Work request: Write out each line of the material below exactly as given.
((
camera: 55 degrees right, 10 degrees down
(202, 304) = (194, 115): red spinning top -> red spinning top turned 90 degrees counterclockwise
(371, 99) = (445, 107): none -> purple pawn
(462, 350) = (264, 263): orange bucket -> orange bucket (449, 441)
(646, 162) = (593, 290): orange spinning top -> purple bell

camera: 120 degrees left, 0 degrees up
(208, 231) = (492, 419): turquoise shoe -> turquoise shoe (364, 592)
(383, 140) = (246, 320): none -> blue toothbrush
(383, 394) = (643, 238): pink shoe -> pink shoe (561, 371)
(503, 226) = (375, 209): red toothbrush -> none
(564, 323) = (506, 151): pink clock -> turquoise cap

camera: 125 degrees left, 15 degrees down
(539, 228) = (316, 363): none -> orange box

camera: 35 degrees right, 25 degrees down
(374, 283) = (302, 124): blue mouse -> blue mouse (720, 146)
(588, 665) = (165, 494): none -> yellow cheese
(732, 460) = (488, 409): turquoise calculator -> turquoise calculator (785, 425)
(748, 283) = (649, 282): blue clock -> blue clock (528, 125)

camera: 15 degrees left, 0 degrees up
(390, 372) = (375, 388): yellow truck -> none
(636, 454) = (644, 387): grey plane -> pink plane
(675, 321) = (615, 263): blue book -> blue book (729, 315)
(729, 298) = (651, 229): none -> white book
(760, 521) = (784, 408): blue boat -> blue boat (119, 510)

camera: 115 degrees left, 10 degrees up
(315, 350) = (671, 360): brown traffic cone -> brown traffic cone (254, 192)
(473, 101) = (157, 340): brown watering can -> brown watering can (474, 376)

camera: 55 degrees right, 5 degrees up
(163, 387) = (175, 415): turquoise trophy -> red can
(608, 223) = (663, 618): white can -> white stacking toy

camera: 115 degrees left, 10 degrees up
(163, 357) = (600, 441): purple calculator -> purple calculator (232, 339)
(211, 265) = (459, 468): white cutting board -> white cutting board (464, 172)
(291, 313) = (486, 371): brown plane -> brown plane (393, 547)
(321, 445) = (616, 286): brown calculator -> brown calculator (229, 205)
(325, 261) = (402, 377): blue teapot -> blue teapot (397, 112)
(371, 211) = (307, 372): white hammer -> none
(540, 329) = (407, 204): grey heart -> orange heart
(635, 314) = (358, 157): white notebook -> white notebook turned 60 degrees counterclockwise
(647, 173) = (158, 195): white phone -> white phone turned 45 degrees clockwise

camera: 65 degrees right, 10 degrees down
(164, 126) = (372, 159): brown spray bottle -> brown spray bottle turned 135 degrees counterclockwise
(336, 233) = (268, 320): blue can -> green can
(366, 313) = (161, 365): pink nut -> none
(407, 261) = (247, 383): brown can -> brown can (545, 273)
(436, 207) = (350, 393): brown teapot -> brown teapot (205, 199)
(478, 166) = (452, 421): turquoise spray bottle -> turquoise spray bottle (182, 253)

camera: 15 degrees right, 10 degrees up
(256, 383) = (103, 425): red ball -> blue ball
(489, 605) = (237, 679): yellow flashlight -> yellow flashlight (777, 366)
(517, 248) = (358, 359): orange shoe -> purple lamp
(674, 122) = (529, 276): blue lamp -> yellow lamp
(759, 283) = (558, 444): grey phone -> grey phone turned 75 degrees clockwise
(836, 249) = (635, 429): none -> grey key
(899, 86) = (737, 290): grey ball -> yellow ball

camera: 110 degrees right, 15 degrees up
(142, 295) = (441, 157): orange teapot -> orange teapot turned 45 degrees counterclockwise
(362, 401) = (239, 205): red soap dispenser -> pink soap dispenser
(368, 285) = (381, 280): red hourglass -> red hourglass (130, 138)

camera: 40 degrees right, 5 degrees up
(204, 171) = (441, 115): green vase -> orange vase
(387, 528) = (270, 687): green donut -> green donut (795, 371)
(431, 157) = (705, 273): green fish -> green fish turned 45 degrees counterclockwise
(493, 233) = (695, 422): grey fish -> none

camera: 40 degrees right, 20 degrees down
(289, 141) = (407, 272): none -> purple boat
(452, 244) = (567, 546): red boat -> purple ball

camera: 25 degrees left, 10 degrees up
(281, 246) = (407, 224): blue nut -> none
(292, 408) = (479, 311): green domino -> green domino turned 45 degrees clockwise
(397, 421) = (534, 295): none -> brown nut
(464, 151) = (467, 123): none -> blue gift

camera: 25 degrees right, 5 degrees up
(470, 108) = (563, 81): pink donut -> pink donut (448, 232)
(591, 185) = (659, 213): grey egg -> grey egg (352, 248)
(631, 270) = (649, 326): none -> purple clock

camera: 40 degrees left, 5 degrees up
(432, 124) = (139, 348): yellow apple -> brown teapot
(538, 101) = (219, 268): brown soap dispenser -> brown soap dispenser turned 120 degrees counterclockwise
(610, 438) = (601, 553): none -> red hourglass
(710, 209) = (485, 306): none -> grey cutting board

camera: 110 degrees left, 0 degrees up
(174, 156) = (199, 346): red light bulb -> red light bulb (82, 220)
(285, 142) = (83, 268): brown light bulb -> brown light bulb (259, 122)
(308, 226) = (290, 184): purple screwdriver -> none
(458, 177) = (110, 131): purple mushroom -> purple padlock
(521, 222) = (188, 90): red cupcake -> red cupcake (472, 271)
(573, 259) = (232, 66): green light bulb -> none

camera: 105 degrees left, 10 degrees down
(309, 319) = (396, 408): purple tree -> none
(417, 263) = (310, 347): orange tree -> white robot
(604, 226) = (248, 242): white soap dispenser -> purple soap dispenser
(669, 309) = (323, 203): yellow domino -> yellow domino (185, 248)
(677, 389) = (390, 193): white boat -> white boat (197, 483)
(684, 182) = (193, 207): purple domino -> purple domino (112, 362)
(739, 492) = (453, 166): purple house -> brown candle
))
Written response:
camera: 55 degrees right, 10 degrees down
(202, 304) = (194, 115): red spinning top -> red spinning top turned 90 degrees counterclockwise
(371, 99) = (445, 107): none -> purple pawn
(462, 350) = (264, 263): orange bucket -> orange bucket (449, 441)
(646, 162) = (593, 290): orange spinning top -> purple bell

camera: 120 degrees left, 0 degrees up
(208, 231) = (492, 419): turquoise shoe -> turquoise shoe (364, 592)
(383, 140) = (246, 320): none -> blue toothbrush
(383, 394) = (643, 238): pink shoe -> pink shoe (561, 371)
(503, 226) = (375, 209): red toothbrush -> none
(564, 323) = (506, 151): pink clock -> turquoise cap

camera: 125 degrees left, 15 degrees down
(539, 228) = (316, 363): none -> orange box

camera: 35 degrees right, 25 degrees down
(374, 283) = (302, 124): blue mouse -> blue mouse (720, 146)
(588, 665) = (165, 494): none -> yellow cheese
(732, 460) = (488, 409): turquoise calculator -> turquoise calculator (785, 425)
(748, 283) = (649, 282): blue clock -> blue clock (528, 125)

camera: 15 degrees left, 0 degrees up
(390, 372) = (375, 388): yellow truck -> none
(636, 454) = (644, 387): grey plane -> pink plane
(675, 321) = (615, 263): blue book -> blue book (729, 315)
(729, 298) = (651, 229): none -> white book
(760, 521) = (784, 408): blue boat -> blue boat (119, 510)

camera: 115 degrees left, 10 degrees up
(315, 350) = (671, 360): brown traffic cone -> brown traffic cone (254, 192)
(473, 101) = (157, 340): brown watering can -> brown watering can (474, 376)

camera: 55 degrees right, 5 degrees up
(163, 387) = (175, 415): turquoise trophy -> red can
(608, 223) = (663, 618): white can -> white stacking toy

camera: 115 degrees left, 10 degrees up
(163, 357) = (600, 441): purple calculator -> purple calculator (232, 339)
(211, 265) = (459, 468): white cutting board -> white cutting board (464, 172)
(291, 313) = (486, 371): brown plane -> brown plane (393, 547)
(321, 445) = (616, 286): brown calculator -> brown calculator (229, 205)
(325, 261) = (402, 377): blue teapot -> blue teapot (397, 112)
(371, 211) = (307, 372): white hammer -> none
(540, 329) = (407, 204): grey heart -> orange heart
(635, 314) = (358, 157): white notebook -> white notebook turned 60 degrees counterclockwise
(647, 173) = (158, 195): white phone -> white phone turned 45 degrees clockwise

camera: 65 degrees right, 10 degrees down
(164, 126) = (372, 159): brown spray bottle -> brown spray bottle turned 135 degrees counterclockwise
(336, 233) = (268, 320): blue can -> green can
(366, 313) = (161, 365): pink nut -> none
(407, 261) = (247, 383): brown can -> brown can (545, 273)
(436, 207) = (350, 393): brown teapot -> brown teapot (205, 199)
(478, 166) = (452, 421): turquoise spray bottle -> turquoise spray bottle (182, 253)

camera: 15 degrees right, 10 degrees up
(256, 383) = (103, 425): red ball -> blue ball
(489, 605) = (237, 679): yellow flashlight -> yellow flashlight (777, 366)
(517, 248) = (358, 359): orange shoe -> purple lamp
(674, 122) = (529, 276): blue lamp -> yellow lamp
(759, 283) = (558, 444): grey phone -> grey phone turned 75 degrees clockwise
(836, 249) = (635, 429): none -> grey key
(899, 86) = (737, 290): grey ball -> yellow ball

camera: 110 degrees right, 15 degrees up
(142, 295) = (441, 157): orange teapot -> orange teapot turned 45 degrees counterclockwise
(362, 401) = (239, 205): red soap dispenser -> pink soap dispenser
(368, 285) = (381, 280): red hourglass -> red hourglass (130, 138)

camera: 40 degrees right, 5 degrees up
(204, 171) = (441, 115): green vase -> orange vase
(387, 528) = (270, 687): green donut -> green donut (795, 371)
(431, 157) = (705, 273): green fish -> green fish turned 45 degrees counterclockwise
(493, 233) = (695, 422): grey fish -> none

camera: 40 degrees right, 20 degrees down
(289, 141) = (407, 272): none -> purple boat
(452, 244) = (567, 546): red boat -> purple ball

camera: 25 degrees left, 10 degrees up
(281, 246) = (407, 224): blue nut -> none
(292, 408) = (479, 311): green domino -> green domino turned 45 degrees clockwise
(397, 421) = (534, 295): none -> brown nut
(464, 151) = (467, 123): none -> blue gift

camera: 25 degrees right, 5 degrees up
(470, 108) = (563, 81): pink donut -> pink donut (448, 232)
(591, 185) = (659, 213): grey egg -> grey egg (352, 248)
(631, 270) = (649, 326): none -> purple clock

camera: 40 degrees left, 5 degrees up
(432, 124) = (139, 348): yellow apple -> brown teapot
(538, 101) = (219, 268): brown soap dispenser -> brown soap dispenser turned 120 degrees counterclockwise
(610, 438) = (601, 553): none -> red hourglass
(710, 209) = (485, 306): none -> grey cutting board

camera: 110 degrees left, 0 degrees up
(174, 156) = (199, 346): red light bulb -> red light bulb (82, 220)
(285, 142) = (83, 268): brown light bulb -> brown light bulb (259, 122)
(308, 226) = (290, 184): purple screwdriver -> none
(458, 177) = (110, 131): purple mushroom -> purple padlock
(521, 222) = (188, 90): red cupcake -> red cupcake (472, 271)
(573, 259) = (232, 66): green light bulb -> none

camera: 105 degrees left, 10 degrees down
(309, 319) = (396, 408): purple tree -> none
(417, 263) = (310, 347): orange tree -> white robot
(604, 226) = (248, 242): white soap dispenser -> purple soap dispenser
(669, 309) = (323, 203): yellow domino -> yellow domino (185, 248)
(677, 389) = (390, 193): white boat -> white boat (197, 483)
(684, 182) = (193, 207): purple domino -> purple domino (112, 362)
(739, 492) = (453, 166): purple house -> brown candle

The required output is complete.